» **Aim of the task**:
Please return all lines of the data below containing the string "spun".

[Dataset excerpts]
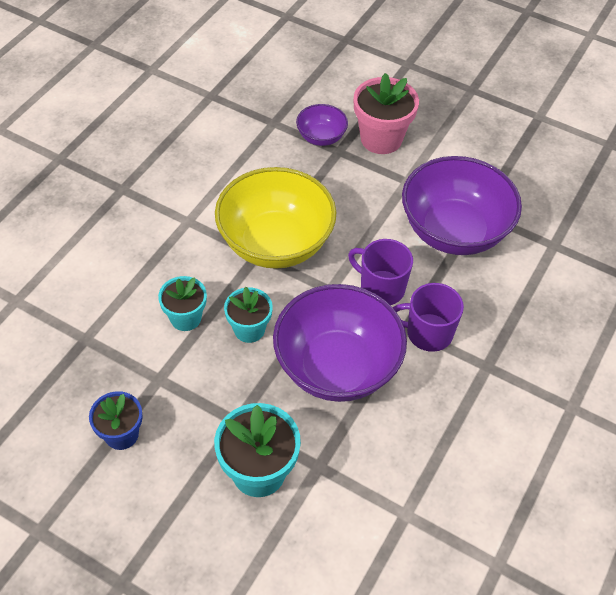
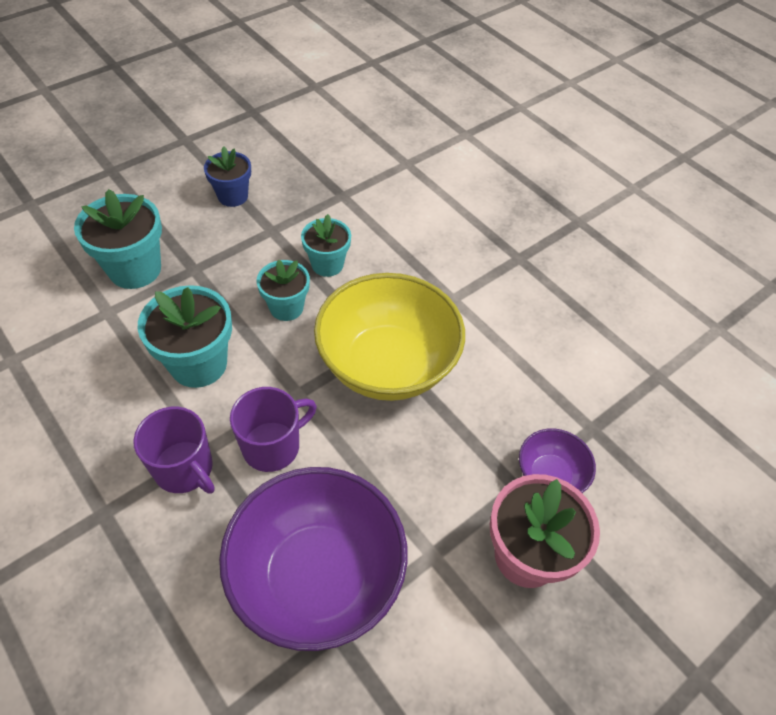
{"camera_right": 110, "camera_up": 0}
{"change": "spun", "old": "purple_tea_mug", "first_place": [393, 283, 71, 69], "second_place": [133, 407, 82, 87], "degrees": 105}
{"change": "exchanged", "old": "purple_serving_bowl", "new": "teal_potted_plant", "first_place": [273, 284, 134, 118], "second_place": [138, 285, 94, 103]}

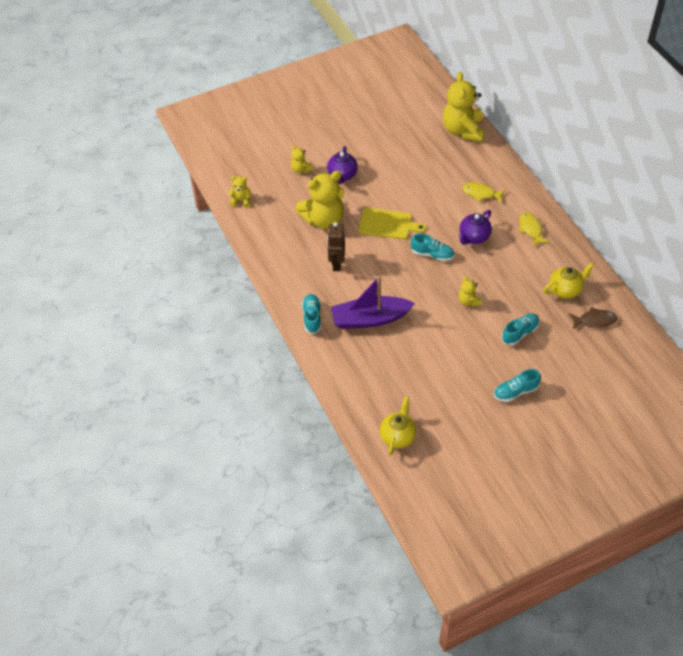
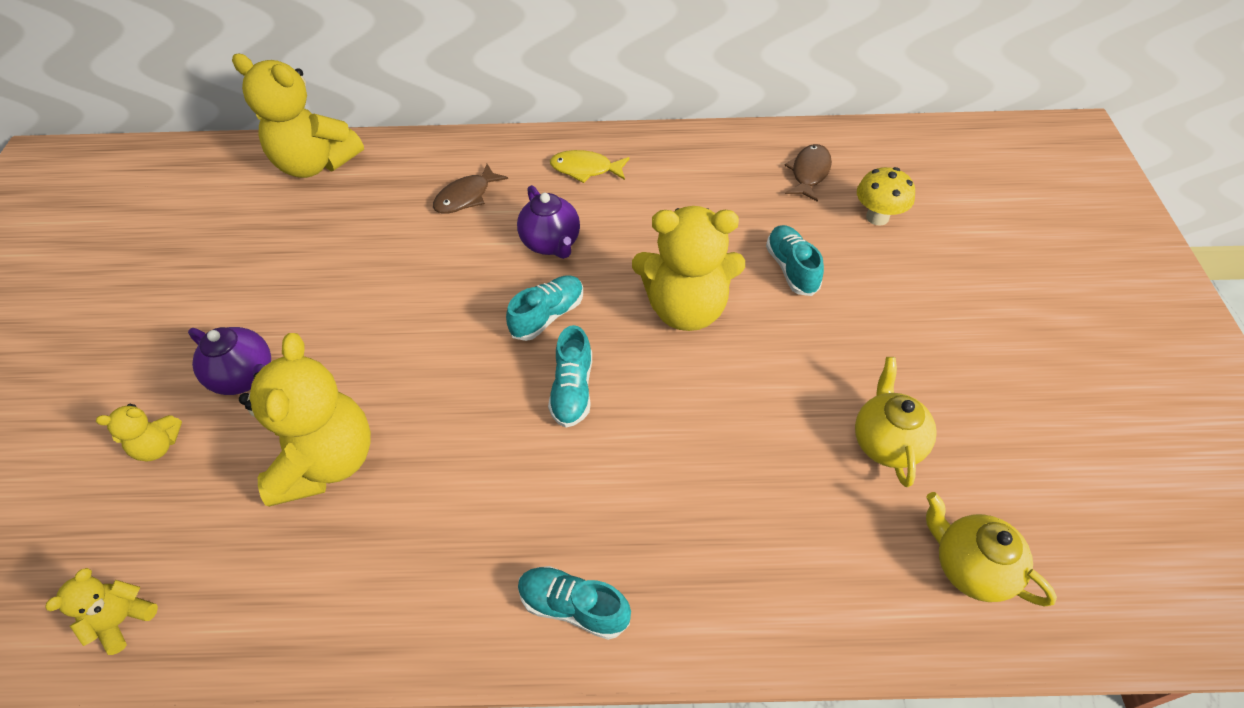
{"camera_right": -65, "camera_up": 0}
{"change": "colour", "old": "bright_yellow_fish", "new": "brown_fish", "first_place": [462, 182, 44, 21], "second_place": [433, 164, 75, 50]}
{"change": "missing", "old": "bright_yellow_bread_board", "first_place": [359, 208, 67, 31]}
{"change": "missing", "old": "brown_robot_figure", "first_place": [327, 222, 18, 49]}
{"change": "relocated", "old": "bright_yellow_teapot", "first_place": [543, 262, 51, 36], "second_place": [855, 357, 82, 130]}
{"change": "missing", "old": "purple_toy_boat", "first_place": [331, 275, 84, 54]}
{"change": "size", "old": "bright_yellow_teddy", "first_place": [458, 276, 24, 31], "second_place": [632, 206, 113, 125], "factor": 2.14}
{"change": "relocated", "old": "teal_lace-up_shoe", "first_place": [494, 369, 47, 33], "second_place": [548, 325, 44, 103]}
{"change": "appeared", "new": "bright_yellow_fungus", "second_place": [857, 167, 58, 59]}

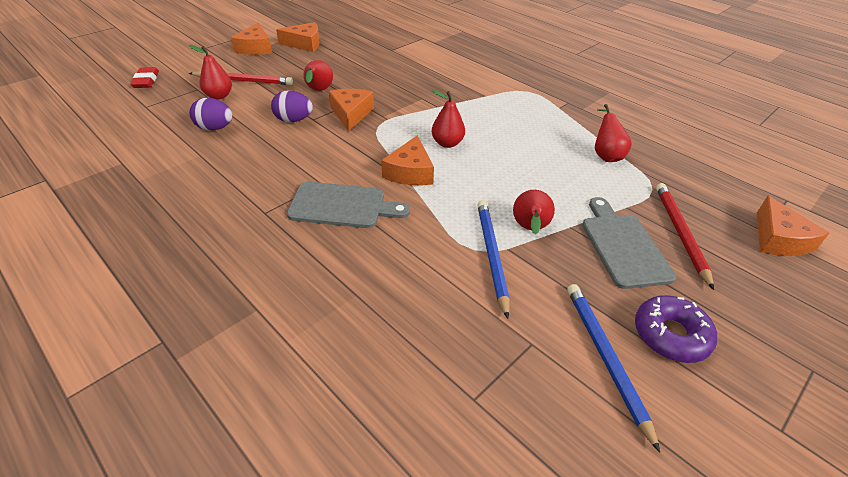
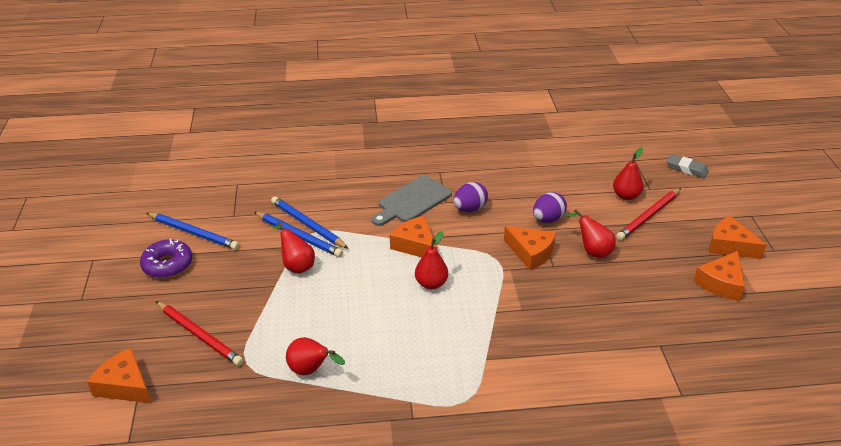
{"camera_right": 130, "camera_up": -5}
{"change": "colour", "old": "scarlet_gum_eraser", "new": "gray_gum_eraser", "first_place": [131, 67, 28, 21], "second_place": [667, 154, 42, 24]}
{"change": "relocated", "old": "purple_egg", "first_place": [189, 98, 43, 33], "second_place": [453, 182, 35, 30]}
{"change": "missing", "old": "gray_bread_board", "first_place": [582, 197, 94, 92]}
{"change": "appeared", "new": "royal_blue_pencil", "second_place": [271, 196, 78, 53]}

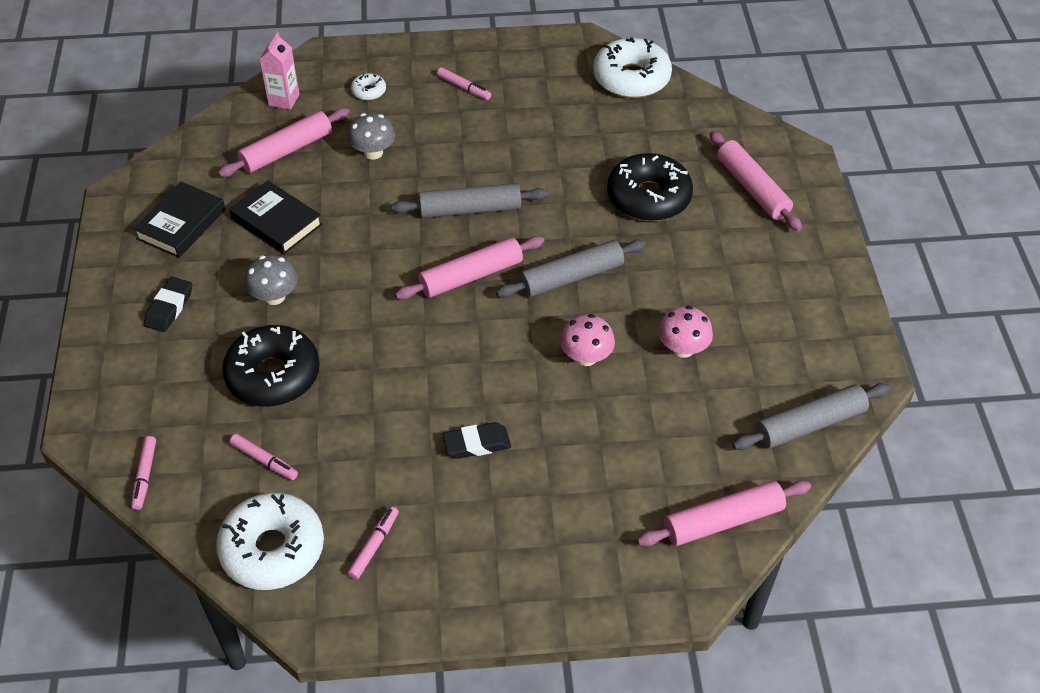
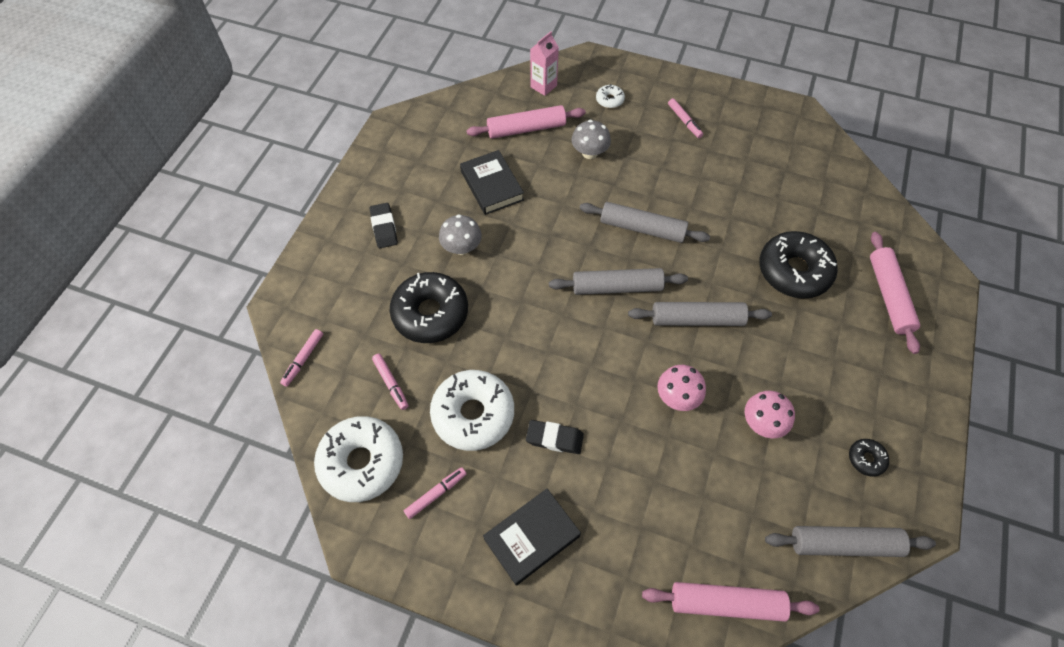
{"camera_right": 25, "camera_up": 10}
{"change": "relocated", "old": "white_donut", "first_place": [593, 37, 79, 61], "second_place": [430, 370, 84, 81]}
{"change": "relocated", "old": "ebony_book", "first_place": [133, 182, 92, 76], "second_place": [483, 489, 98, 97]}
{"change": "colour", "old": "pink_pastry_roller", "new": "gray_pastry_roller", "first_place": [395, 236, 149, 64], "second_place": [549, 268, 139, 27]}
{"change": "spun", "old": "ebony_gum_eraser", "first_place": [144, 277, 48, 55], "second_place": [370, 203, 28, 45], "degrees": -60}
{"change": "appeared", "new": "ebony_donut", "second_place": [849, 439, 40, 38]}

» **Result**:
{"change": "spun", "old": "purple_tea_mug", "first_place": [393, 283, 71, 69], "second_place": [133, 407, 82, 87], "degrees": 105}
{"change": "spun", "old": "ebony_gum_eraser", "first_place": [144, 277, 48, 55], "second_place": [370, 203, 28, 45], "degrees": -60}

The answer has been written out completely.